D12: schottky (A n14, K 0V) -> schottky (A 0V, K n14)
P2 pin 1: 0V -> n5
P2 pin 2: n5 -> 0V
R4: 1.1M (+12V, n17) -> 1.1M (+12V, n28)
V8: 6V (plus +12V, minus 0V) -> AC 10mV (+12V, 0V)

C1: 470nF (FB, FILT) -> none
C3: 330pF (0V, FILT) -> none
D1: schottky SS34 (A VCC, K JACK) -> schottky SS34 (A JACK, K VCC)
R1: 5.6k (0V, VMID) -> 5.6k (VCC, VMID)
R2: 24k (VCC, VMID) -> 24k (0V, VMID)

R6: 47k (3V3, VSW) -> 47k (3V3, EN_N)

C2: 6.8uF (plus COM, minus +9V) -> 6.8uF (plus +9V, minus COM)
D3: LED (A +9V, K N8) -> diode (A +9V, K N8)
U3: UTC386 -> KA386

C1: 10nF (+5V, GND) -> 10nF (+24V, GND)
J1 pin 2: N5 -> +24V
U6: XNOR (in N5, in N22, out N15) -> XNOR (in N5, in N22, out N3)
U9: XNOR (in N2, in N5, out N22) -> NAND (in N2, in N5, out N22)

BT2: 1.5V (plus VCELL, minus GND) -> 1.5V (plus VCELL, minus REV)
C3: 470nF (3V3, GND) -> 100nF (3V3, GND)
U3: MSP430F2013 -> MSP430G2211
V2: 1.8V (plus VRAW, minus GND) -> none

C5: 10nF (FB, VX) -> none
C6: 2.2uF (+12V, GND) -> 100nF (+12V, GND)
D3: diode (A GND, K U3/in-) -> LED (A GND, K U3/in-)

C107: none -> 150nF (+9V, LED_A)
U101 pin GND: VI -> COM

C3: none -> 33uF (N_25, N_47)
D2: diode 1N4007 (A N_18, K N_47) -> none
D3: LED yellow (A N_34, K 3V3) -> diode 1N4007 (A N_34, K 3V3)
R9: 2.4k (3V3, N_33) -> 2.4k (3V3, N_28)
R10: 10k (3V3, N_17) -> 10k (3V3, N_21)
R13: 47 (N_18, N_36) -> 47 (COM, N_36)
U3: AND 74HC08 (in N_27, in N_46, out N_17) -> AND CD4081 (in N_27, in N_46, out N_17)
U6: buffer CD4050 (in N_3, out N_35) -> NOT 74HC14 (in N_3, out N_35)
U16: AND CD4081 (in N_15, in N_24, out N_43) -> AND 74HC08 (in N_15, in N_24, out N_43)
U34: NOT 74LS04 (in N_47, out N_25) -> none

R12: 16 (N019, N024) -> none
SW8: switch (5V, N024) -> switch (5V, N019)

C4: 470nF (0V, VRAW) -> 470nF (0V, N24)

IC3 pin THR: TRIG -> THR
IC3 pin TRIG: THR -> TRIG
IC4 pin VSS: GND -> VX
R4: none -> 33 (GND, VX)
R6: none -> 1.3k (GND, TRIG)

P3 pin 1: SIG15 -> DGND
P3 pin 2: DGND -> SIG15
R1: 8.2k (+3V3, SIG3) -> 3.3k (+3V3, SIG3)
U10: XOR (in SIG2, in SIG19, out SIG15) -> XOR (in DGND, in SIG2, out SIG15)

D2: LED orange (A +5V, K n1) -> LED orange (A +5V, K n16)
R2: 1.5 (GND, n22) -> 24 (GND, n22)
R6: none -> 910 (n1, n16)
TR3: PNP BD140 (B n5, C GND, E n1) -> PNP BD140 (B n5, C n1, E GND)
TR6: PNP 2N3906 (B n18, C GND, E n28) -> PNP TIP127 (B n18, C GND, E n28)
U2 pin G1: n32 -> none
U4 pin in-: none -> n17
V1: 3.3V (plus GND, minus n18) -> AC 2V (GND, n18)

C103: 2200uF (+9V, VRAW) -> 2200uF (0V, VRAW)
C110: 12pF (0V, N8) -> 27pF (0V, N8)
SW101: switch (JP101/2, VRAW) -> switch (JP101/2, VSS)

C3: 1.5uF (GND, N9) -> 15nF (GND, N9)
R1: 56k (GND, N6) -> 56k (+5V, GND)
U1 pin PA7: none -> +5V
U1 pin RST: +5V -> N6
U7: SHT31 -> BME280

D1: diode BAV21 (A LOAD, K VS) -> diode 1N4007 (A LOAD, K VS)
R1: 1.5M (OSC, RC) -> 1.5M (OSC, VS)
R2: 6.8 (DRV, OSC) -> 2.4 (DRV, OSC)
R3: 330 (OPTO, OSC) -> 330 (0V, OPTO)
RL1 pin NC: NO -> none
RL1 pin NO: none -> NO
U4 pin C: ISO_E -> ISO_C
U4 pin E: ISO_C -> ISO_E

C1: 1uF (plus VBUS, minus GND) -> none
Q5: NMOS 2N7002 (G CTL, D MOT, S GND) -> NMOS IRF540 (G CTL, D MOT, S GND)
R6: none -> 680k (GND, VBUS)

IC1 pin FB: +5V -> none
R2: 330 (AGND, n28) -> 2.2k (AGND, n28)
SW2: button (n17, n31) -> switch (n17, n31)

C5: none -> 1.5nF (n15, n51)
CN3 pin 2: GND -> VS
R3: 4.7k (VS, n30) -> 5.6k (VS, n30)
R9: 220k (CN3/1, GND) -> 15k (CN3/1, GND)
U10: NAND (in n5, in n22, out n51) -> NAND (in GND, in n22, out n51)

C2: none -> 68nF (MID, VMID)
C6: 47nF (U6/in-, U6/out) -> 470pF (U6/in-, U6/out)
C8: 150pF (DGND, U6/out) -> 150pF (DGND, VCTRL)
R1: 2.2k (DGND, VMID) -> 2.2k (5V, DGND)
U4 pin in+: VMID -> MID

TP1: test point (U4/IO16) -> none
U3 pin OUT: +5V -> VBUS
━━━━
**Work required**
Your task is to transcribe all of the entries word for word.

**Response below**
D12: schottky (A n14, K 0V) -> schottky (A 0V, K n14)
P2 pin 1: 0V -> n5
P2 pin 2: n5 -> 0V
R4: 1.1M (+12V, n17) -> 1.1M (+12V, n28)
V8: 6V (plus +12V, minus 0V) -> AC 10mV (+12V, 0V)

C1: 470nF (FB, FILT) -> none
C3: 330pF (0V, FILT) -> none
D1: schottky SS34 (A VCC, K JACK) -> schottky SS34 (A JACK, K VCC)
R1: 5.6k (0V, VMID) -> 5.6k (VCC, VMID)
R2: 24k (VCC, VMID) -> 24k (0V, VMID)

R6: 47k (3V3, VSW) -> 47k (3V3, EN_N)

C2: 6.8uF (plus COM, minus +9V) -> 6.8uF (plus +9V, minus COM)
D3: LED (A +9V, K N8) -> diode (A +9V, K N8)
U3: UTC386 -> KA386

C1: 10nF (+5V, GND) -> 10nF (+24V, GND)
J1 pin 2: N5 -> +24V
U6: XNOR (in N5, in N22, out N15) -> XNOR (in N5, in N22, out N3)
U9: XNOR (in N2, in N5, out N22) -> NAND (in N2, in N5, out N22)

BT2: 1.5V (plus VCELL, minus GND) -> 1.5V (plus VCELL, minus REV)
C3: 470nF (3V3, GND) -> 100nF (3V3, GND)
U3: MSP430F2013 -> MSP430G2211
V2: 1.8V (plus VRAW, minus GND) -> none

C5: 10nF (FB, VX) -> none
C6: 2.2uF (+12V, GND) -> 100nF (+12V, GND)
D3: diode (A GND, K U3/in-) -> LED (A GND, K U3/in-)

C107: none -> 150nF (+9V, LED_A)
U101 pin GND: VI -> COM

C3: none -> 33uF (N_25, N_47)
D2: diode 1N4007 (A N_18, K N_47) -> none
D3: LED yellow (A N_34, K 3V3) -> diode 1N4007 (A N_34, K 3V3)
R9: 2.4k (3V3, N_33) -> 2.4k (3V3, N_28)
R10: 10k (3V3, N_17) -> 10k (3V3, N_21)
R13: 47 (N_18, N_36) -> 47 (COM, N_36)
U3: AND 74HC08 (in N_27, in N_46, out N_17) -> AND CD4081 (in N_27, in N_46, out N_17)
U6: buffer CD4050 (in N_3, out N_35) -> NOT 74HC14 (in N_3, out N_35)
U16: AND CD4081 (in N_15, in N_24, out N_43) -> AND 74HC08 (in N_15, in N_24, out N_43)
U34: NOT 74LS04 (in N_47, out N_25) -> none

R12: 16 (N019, N024) -> none
SW8: switch (5V, N024) -> switch (5V, N019)

C4: 470nF (0V, VRAW) -> 470nF (0V, N24)

IC3 pin THR: TRIG -> THR
IC3 pin TRIG: THR -> TRIG
IC4 pin VSS: GND -> VX
R4: none -> 33 (GND, VX)
R6: none -> 1.3k (GND, TRIG)

P3 pin 1: SIG15 -> DGND
P3 pin 2: DGND -> SIG15
R1: 8.2k (+3V3, SIG3) -> 3.3k (+3V3, SIG3)
U10: XOR (in SIG2, in SIG19, out SIG15) -> XOR (in DGND, in SIG2, out SIG15)

D2: LED orange (A +5V, K n1) -> LED orange (A +5V, K n16)
R2: 1.5 (GND, n22) -> 24 (GND, n22)
R6: none -> 910 (n1, n16)
TR3: PNP BD140 (B n5, C GND, E n1) -> PNP BD140 (B n5, C n1, E GND)
TR6: PNP 2N3906 (B n18, C GND, E n28) -> PNP TIP127 (B n18, C GND, E n28)
U2 pin G1: n32 -> none
U4 pin in-: none -> n17
V1: 3.3V (plus GND, minus n18) -> AC 2V (GND, n18)

C103: 2200uF (+9V, VRAW) -> 2200uF (0V, VRAW)
C110: 12pF (0V, N8) -> 27pF (0V, N8)
SW101: switch (JP101/2, VRAW) -> switch (JP101/2, VSS)

C3: 1.5uF (GND, N9) -> 15nF (GND, N9)
R1: 56k (GND, N6) -> 56k (+5V, GND)
U1 pin PA7: none -> +5V
U1 pin RST: +5V -> N6
U7: SHT31 -> BME280

D1: diode BAV21 (A LOAD, K VS) -> diode 1N4007 (A LOAD, K VS)
R1: 1.5M (OSC, RC) -> 1.5M (OSC, VS)
R2: 6.8 (DRV, OSC) -> 2.4 (DRV, OSC)
R3: 330 (OPTO, OSC) -> 330 (0V, OPTO)
RL1 pin NC: NO -> none
RL1 pin NO: none -> NO
U4 pin C: ISO_E -> ISO_C
U4 pin E: ISO_C -> ISO_E

C1: 1uF (plus VBUS, minus GND) -> none
Q5: NMOS 2N7002 (G CTL, D MOT, S GND) -> NMOS IRF540 (G CTL, D MOT, S GND)
R6: none -> 680k (GND, VBUS)

IC1 pin FB: +5V -> none
R2: 330 (AGND, n28) -> 2.2k (AGND, n28)
SW2: button (n17, n31) -> switch (n17, n31)

C5: none -> 1.5nF (n15, n51)
CN3 pin 2: GND -> VS
R3: 4.7k (VS, n30) -> 5.6k (VS, n30)
R9: 220k (CN3/1, GND) -> 15k (CN3/1, GND)
U10: NAND (in n5, in n22, out n51) -> NAND (in GND, in n22, out n51)

C2: none -> 68nF (MID, VMID)
C6: 47nF (U6/in-, U6/out) -> 470pF (U6/in-, U6/out)
C8: 150pF (DGND, U6/out) -> 150pF (DGND, VCTRL)
R1: 2.2k (DGND, VMID) -> 2.2k (5V, DGND)
U4 pin in+: VMID -> MID

TP1: test point (U4/IO16) -> none
U3 pin OUT: +5V -> VBUS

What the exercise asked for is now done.